**DIRECTIONS FOR THIS TASK**. Return every line below as is, leaving out the pictures.

**PROVIDED DATA**.
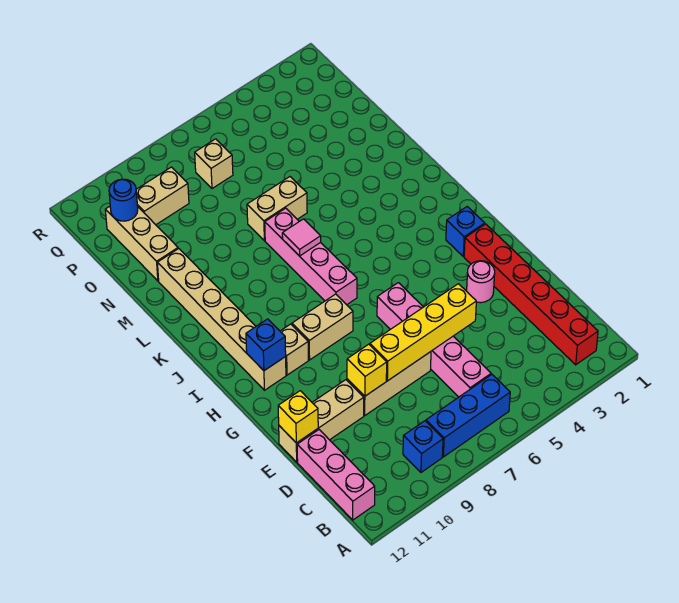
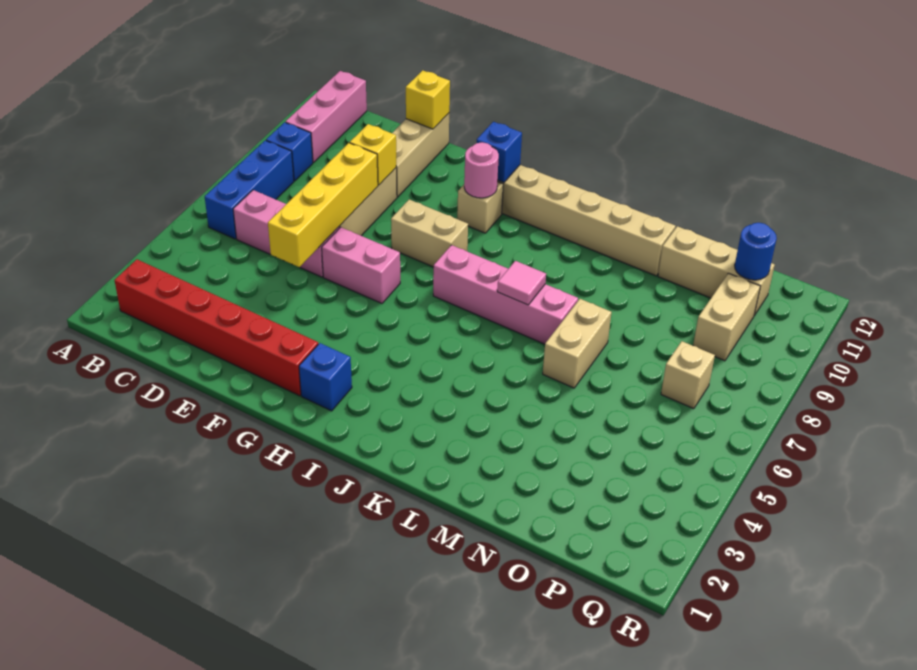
pink brick B12:D12 level 1 -> pink brick B10:B12 level 1
pink round brick F3 level 1 -> pink round brick H10 level 2
tan brick H8:H9 level 1 -> tan brick G8:H8 level 1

**PROBLEM SOLUTION**.
pink brick B12:D12 level 1 -> pink brick B10:B12 level 1
pink round brick F3 level 1 -> pink round brick H10 level 2
tan brick H8:H9 level 1 -> tan brick G8:H8 level 1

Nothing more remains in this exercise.